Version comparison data
Start of Block

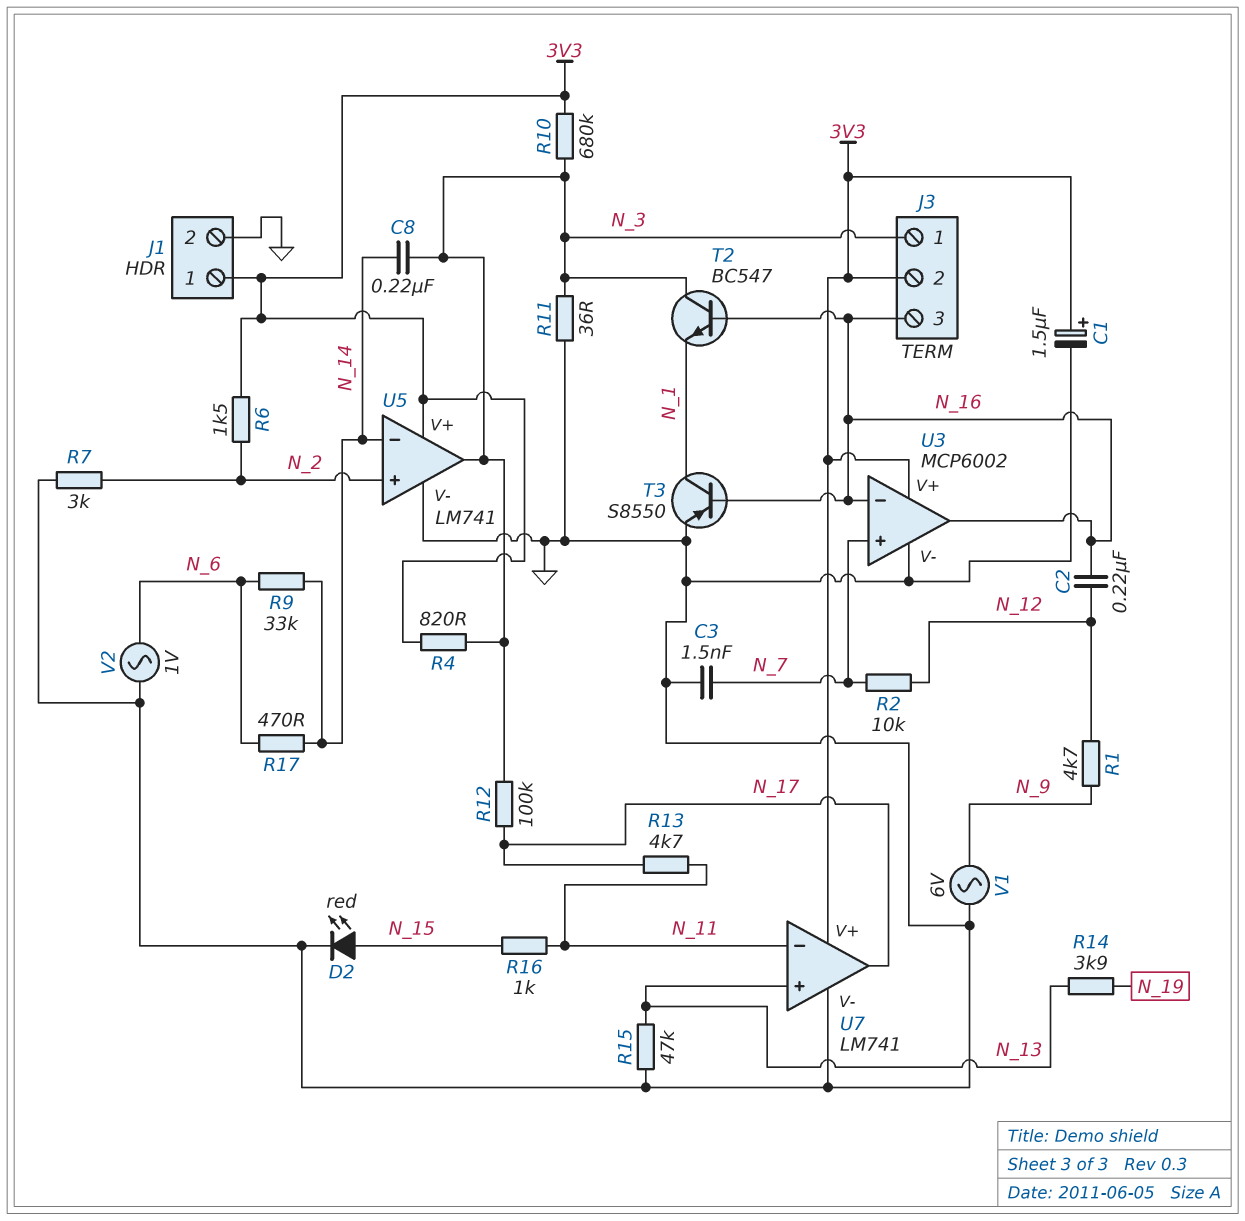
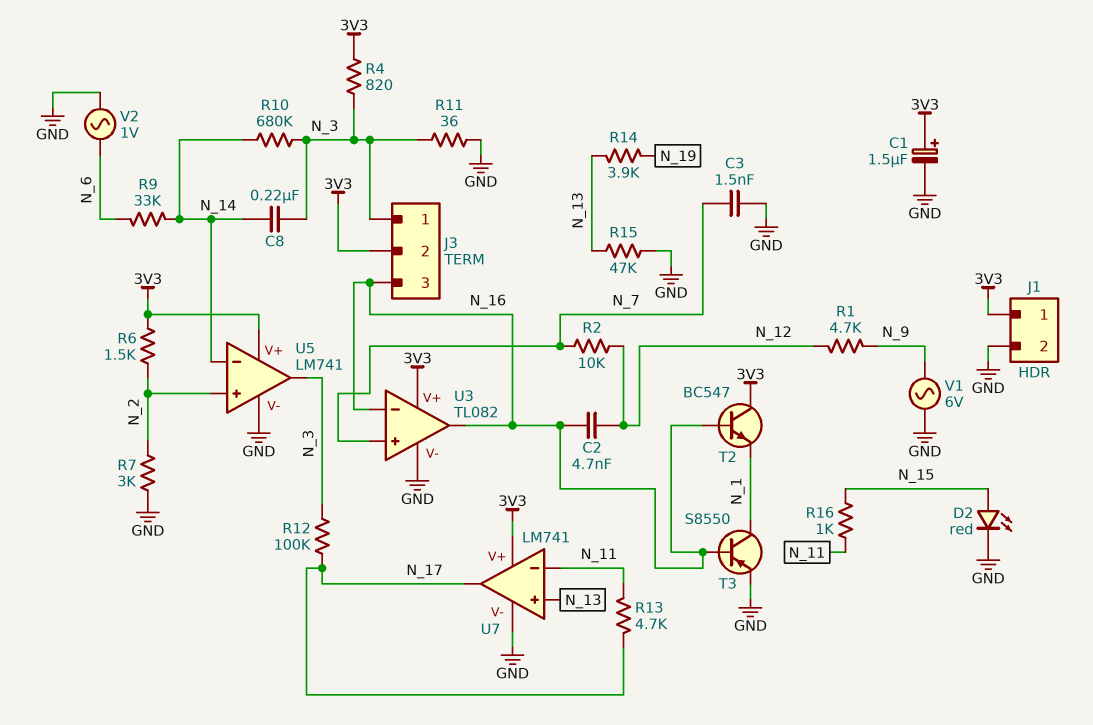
C2: 220nF (N_12, N_16) -> 4.7nF (N_12, N_16)
R10: 680k (3V3, N_3) -> 680k (N_3, N_14)
R17: 470 (N_6, N_14) -> none
T2: NPN BC547 (B N_16, C N_3, E N_1) -> NPN BC547 (B N_16, C 3V3, E N_1)
U3: MCP6002 -> TL082

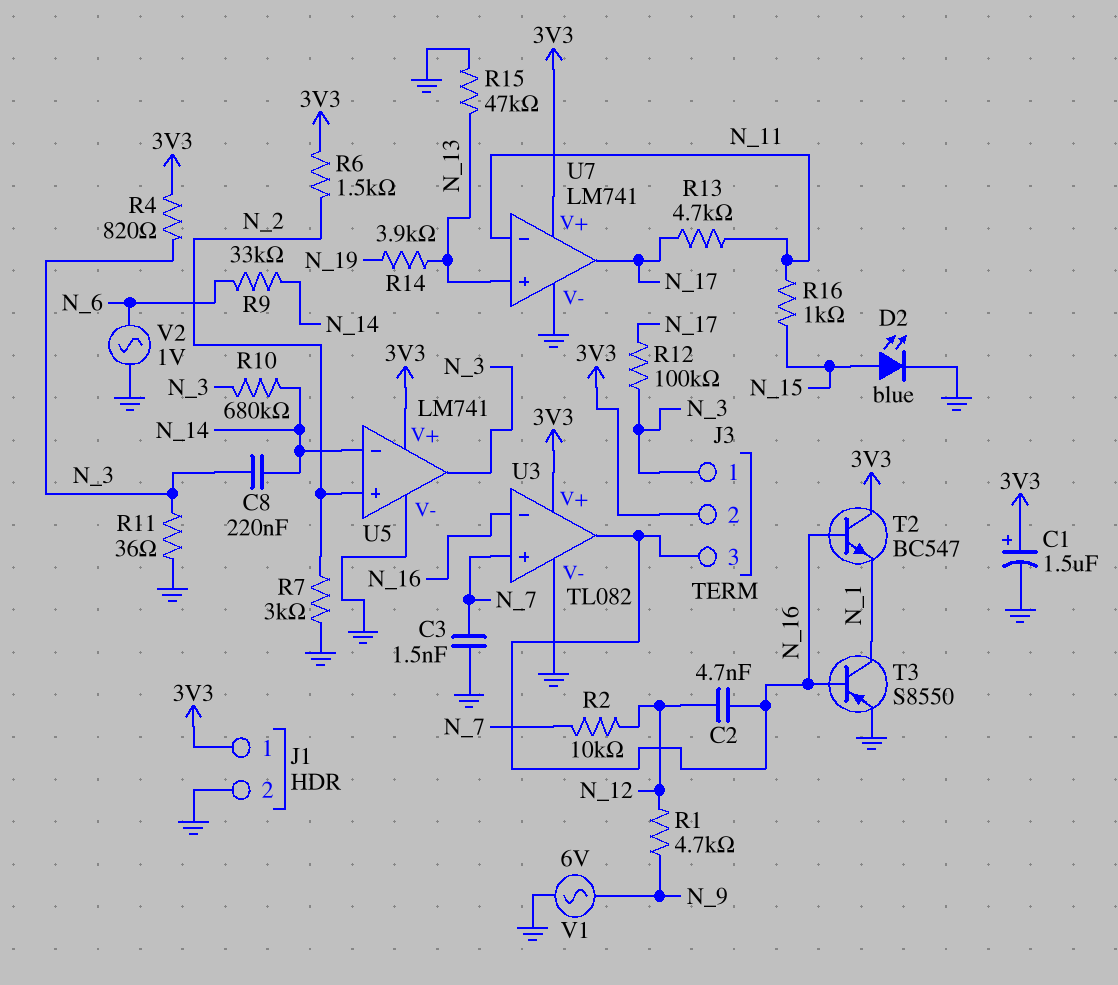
D2: LED red (A N_15, K GND) -> LED blue (A N_15, K GND)

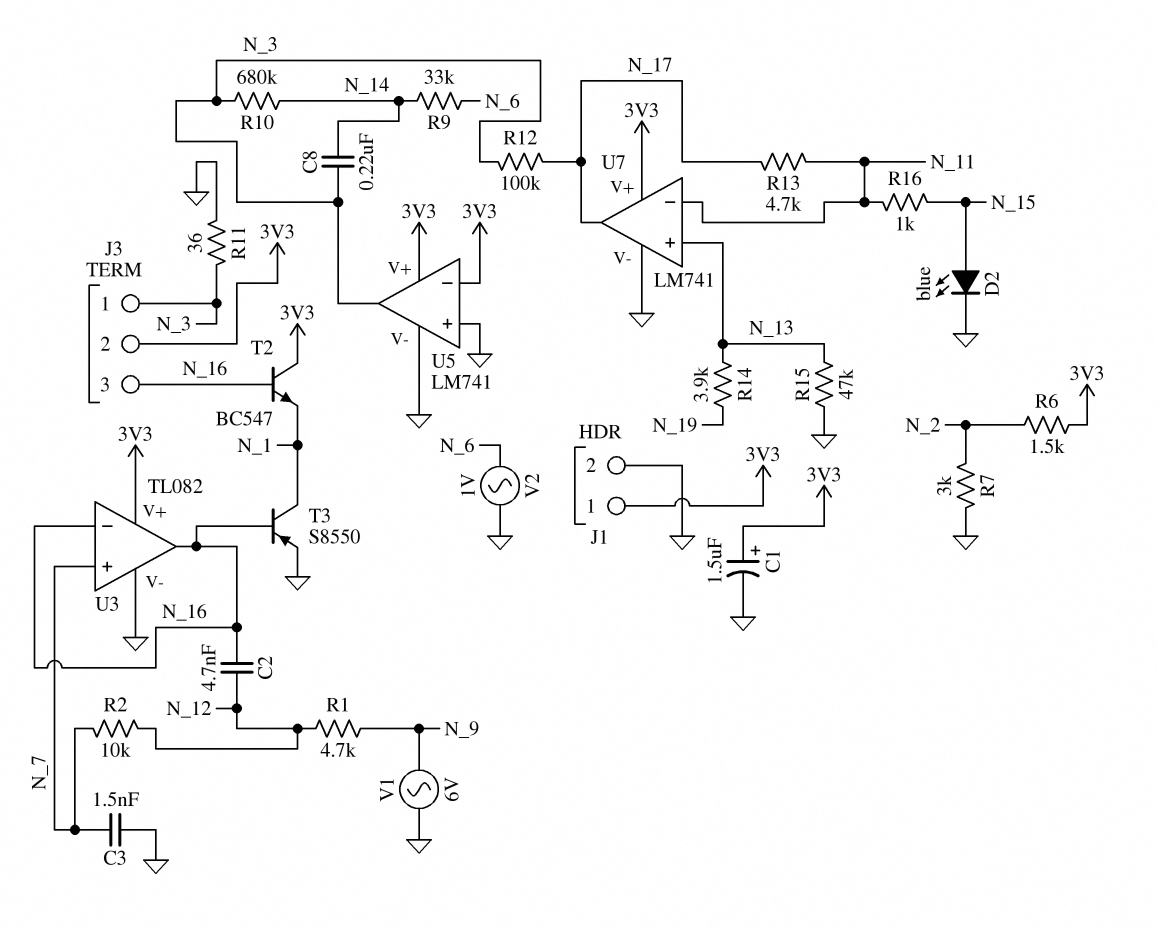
R4: 820 (3V3, N_3) -> none
U5 pin in+: N_2 -> GND
U5 pin in-: N_14 -> 3V3

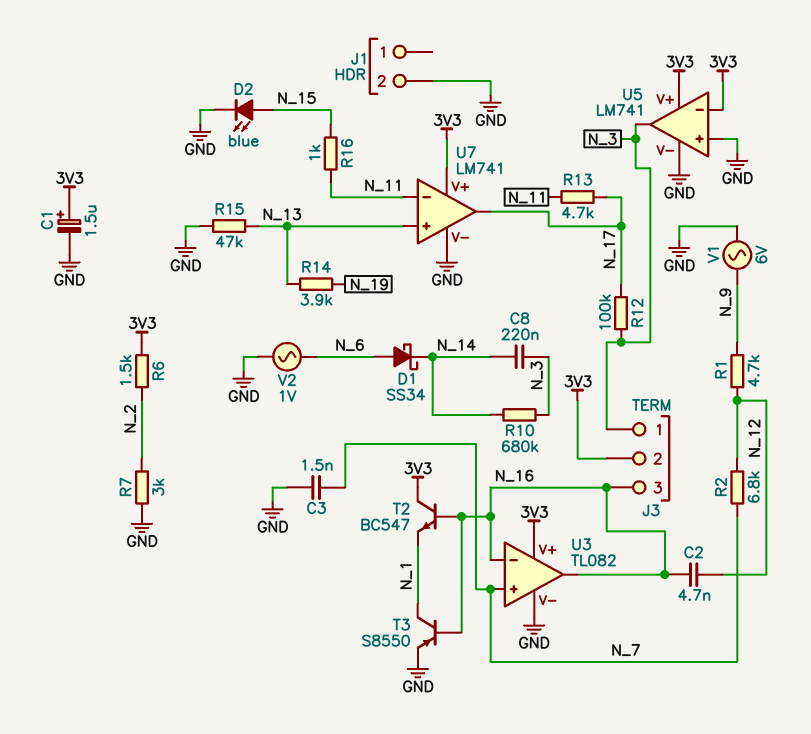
D1: none -> schottky SS34 (A N_6, K N_14)
J1 pin 1: 3V3 -> none
R2: 10k (N_7, N_12) -> 6.8k (N_7, N_12)
R9: 33k (N_6, N_14) -> none
R11: 36 (GND, N_3) -> none

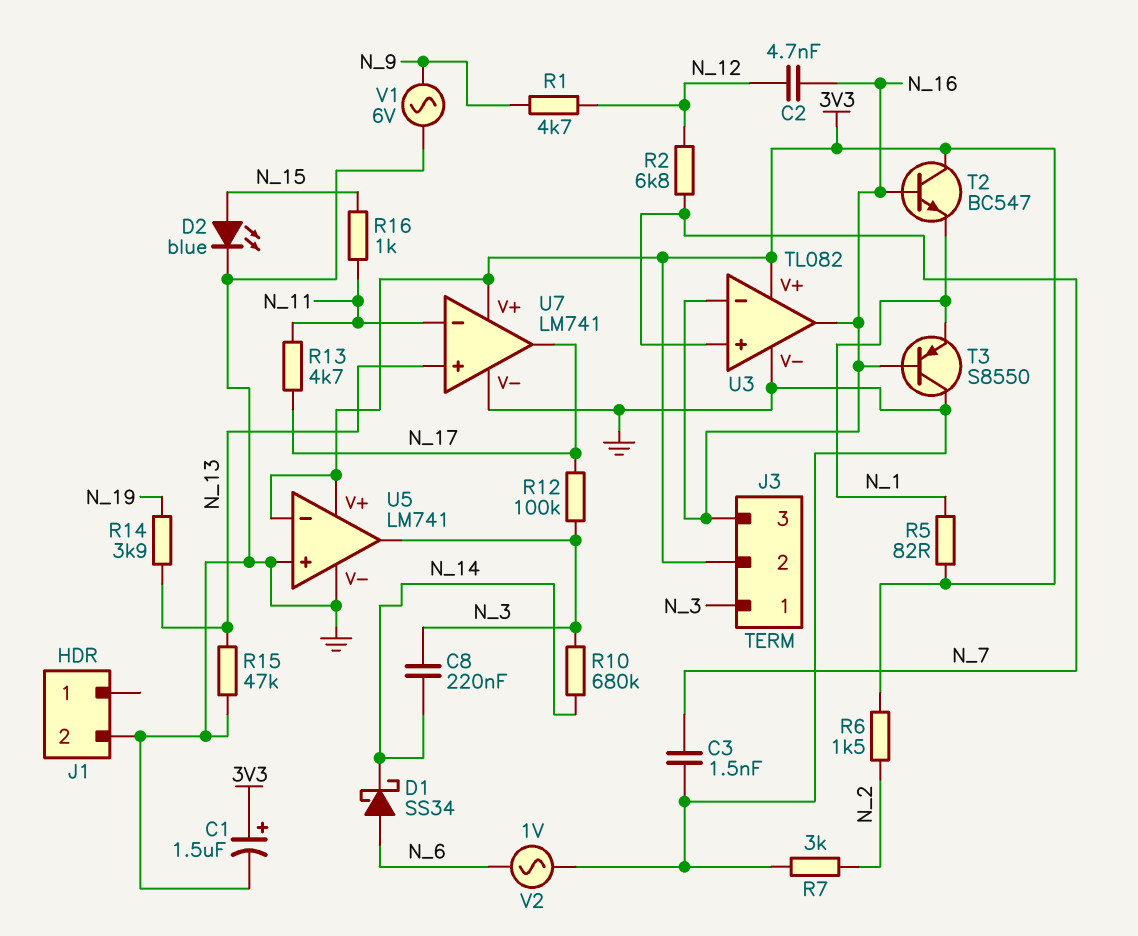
R5: none -> 82 (3V3, N_1)
T3: PNP S8550 (B N_16, C N_1, E GND) -> PNP S8550 (B N_16, C GND, E N_1)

End of Block

Exercise description: Find the line that contains "R17: 470 (N_6, N_14) -> none" and repeat it, along with every line after it to the end of the data, exactly; drop the pictures.

Answer area:
R17: 470 (N_6, N_14) -> none
T2: NPN BC547 (B N_16, C N_3, E N_1) -> NPN BC547 (B N_16, C 3V3, E N_1)
U3: MCP6002 -> TL082

D2: LED red (A N_15, K GND) -> LED blue (A N_15, K GND)

R4: 820 (3V3, N_3) -> none
U5 pin in+: N_2 -> GND
U5 pin in-: N_14 -> 3V3

D1: none -> schottky SS34 (A N_6, K N_14)
J1 pin 1: 3V3 -> none
R2: 10k (N_7, N_12) -> 6.8k (N_7, N_12)
R9: 33k (N_6, N_14) -> none
R11: 36 (GND, N_3) -> none

R5: none -> 82 (3V3, N_1)
T3: PNP S8550 (B N_16, C N_1, E GND) -> PNP S8550 (B N_16, C GND, E N_1)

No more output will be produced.